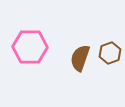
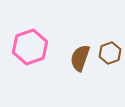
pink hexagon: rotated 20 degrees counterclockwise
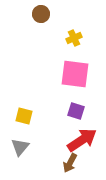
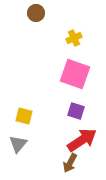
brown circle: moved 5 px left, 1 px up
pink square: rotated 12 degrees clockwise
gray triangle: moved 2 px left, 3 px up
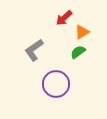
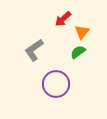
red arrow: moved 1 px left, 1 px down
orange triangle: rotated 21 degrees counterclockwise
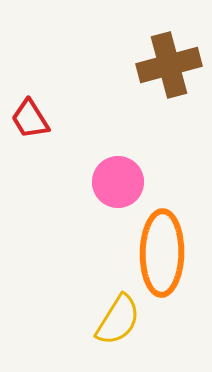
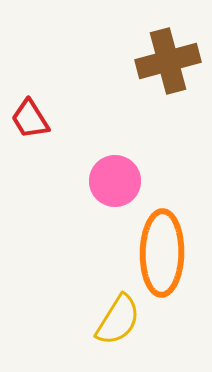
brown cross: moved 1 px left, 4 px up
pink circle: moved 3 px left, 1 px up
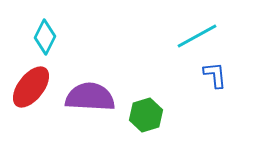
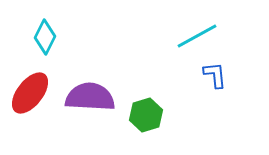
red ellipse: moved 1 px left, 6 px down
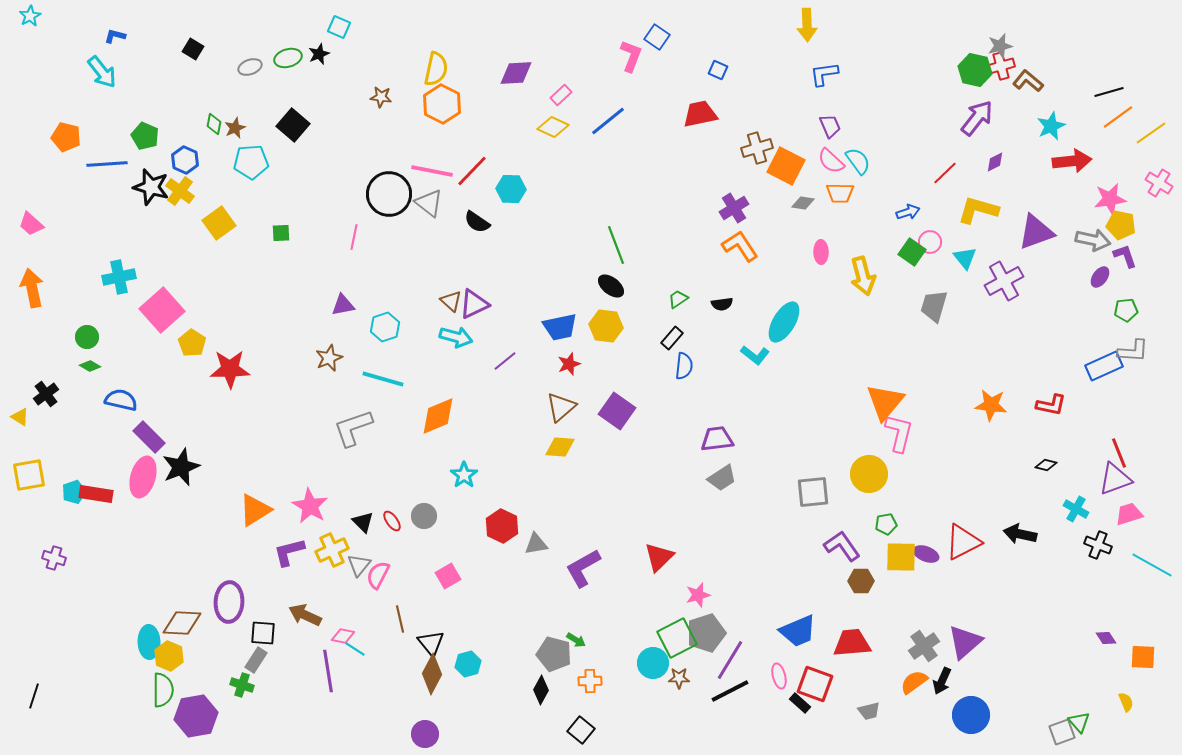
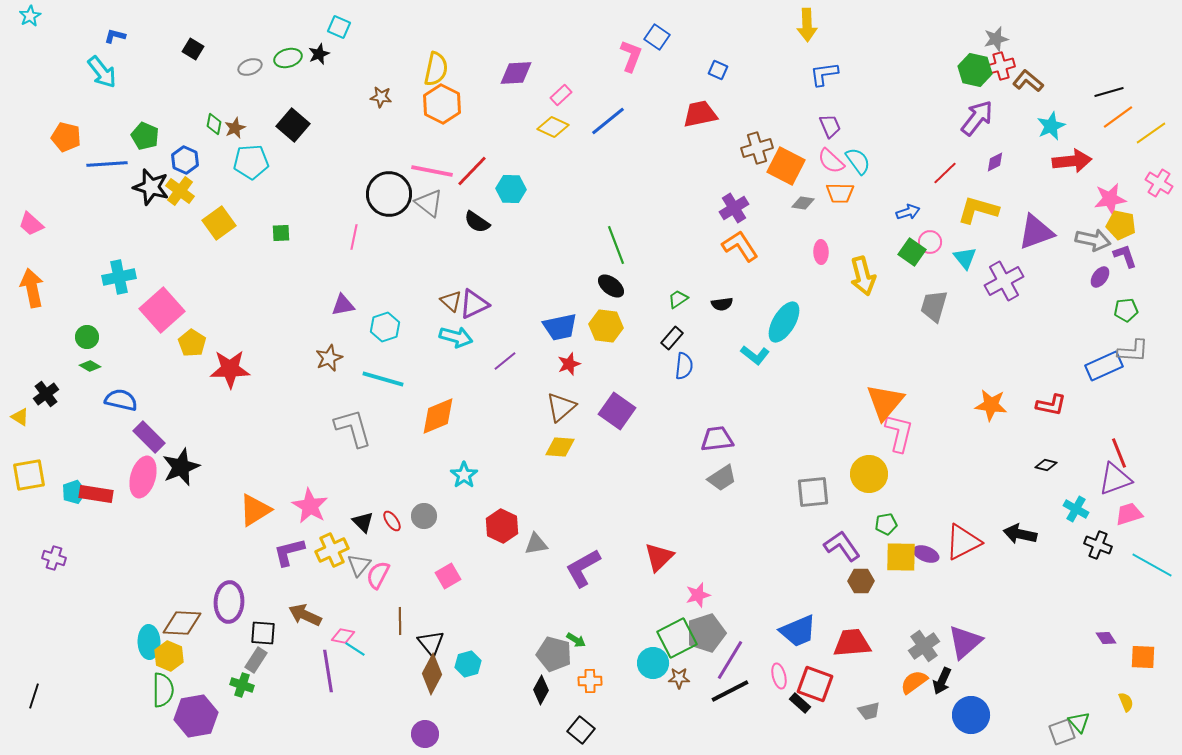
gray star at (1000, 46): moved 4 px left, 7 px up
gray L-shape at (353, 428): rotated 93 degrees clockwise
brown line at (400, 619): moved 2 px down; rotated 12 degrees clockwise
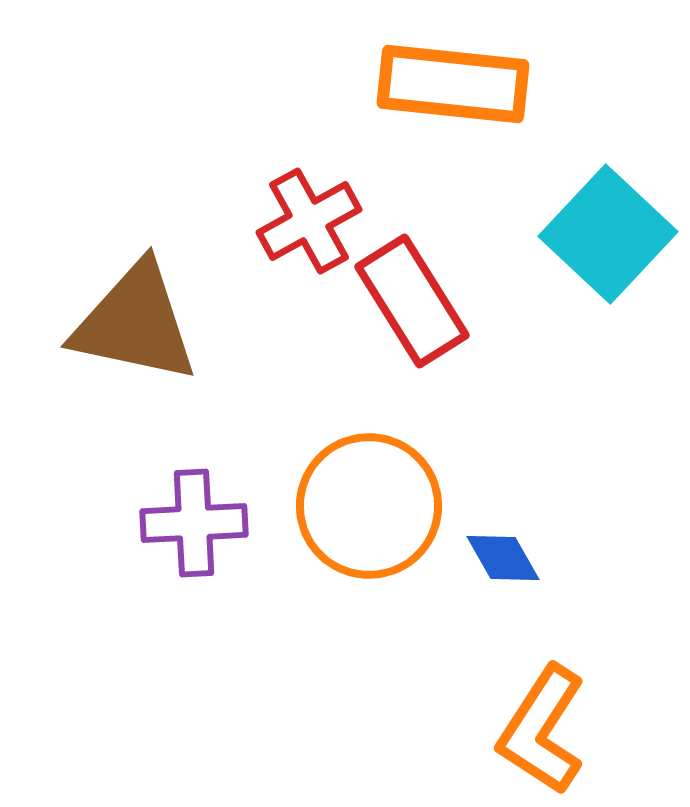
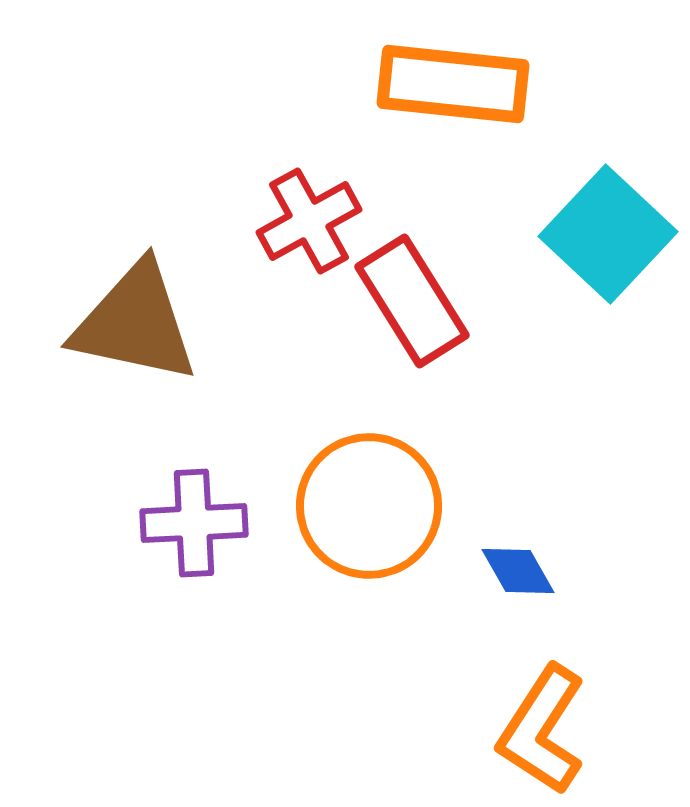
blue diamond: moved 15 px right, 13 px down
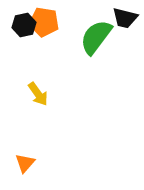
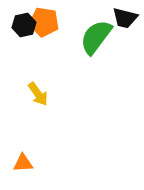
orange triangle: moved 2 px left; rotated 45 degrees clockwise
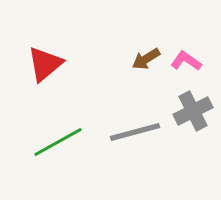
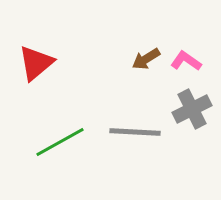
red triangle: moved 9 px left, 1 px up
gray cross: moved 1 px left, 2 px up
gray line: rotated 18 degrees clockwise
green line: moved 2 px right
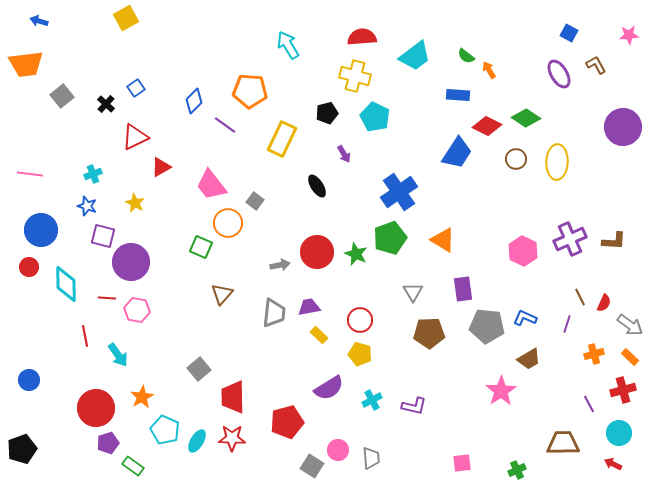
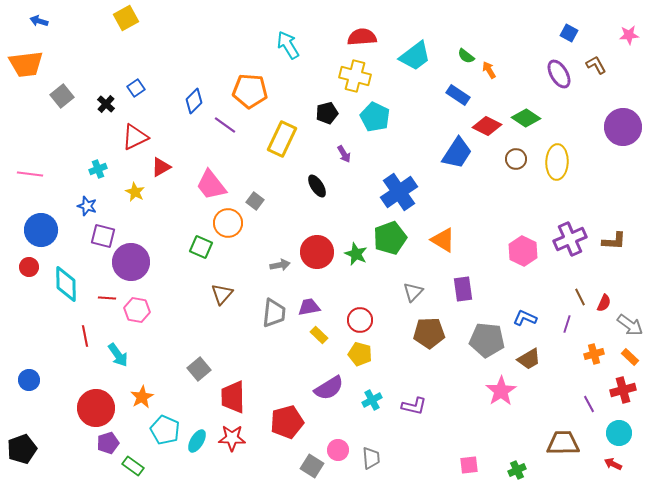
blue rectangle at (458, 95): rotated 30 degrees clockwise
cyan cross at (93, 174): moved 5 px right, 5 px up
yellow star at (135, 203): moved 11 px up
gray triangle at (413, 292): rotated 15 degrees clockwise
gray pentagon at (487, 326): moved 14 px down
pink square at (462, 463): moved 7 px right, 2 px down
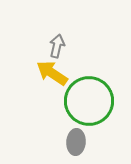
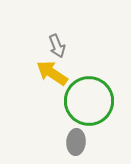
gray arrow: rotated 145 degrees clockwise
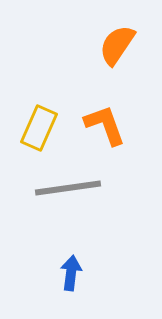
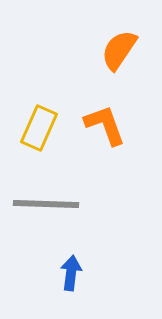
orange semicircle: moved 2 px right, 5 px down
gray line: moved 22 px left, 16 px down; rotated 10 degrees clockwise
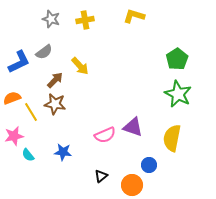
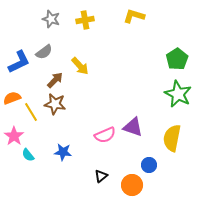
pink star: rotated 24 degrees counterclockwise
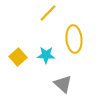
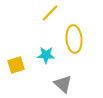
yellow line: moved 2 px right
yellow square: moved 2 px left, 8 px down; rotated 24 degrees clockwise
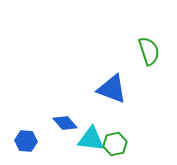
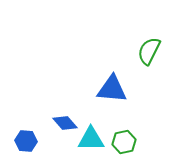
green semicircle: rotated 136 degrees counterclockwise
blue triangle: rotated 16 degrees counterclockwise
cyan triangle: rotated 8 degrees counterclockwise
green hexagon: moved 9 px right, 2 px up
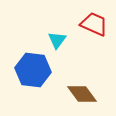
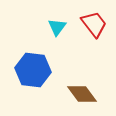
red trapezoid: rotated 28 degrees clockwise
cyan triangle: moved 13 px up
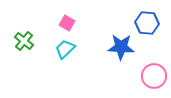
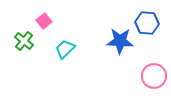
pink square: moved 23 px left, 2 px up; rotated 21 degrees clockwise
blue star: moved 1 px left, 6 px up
⁂
- YOUR GOAL
Pull out every row above that contains the word "arrow", and copy each one in full.

- TASK RESPONSE
red arrow: moved 1 px left, 1 px down
gray arrow: rotated 145 degrees clockwise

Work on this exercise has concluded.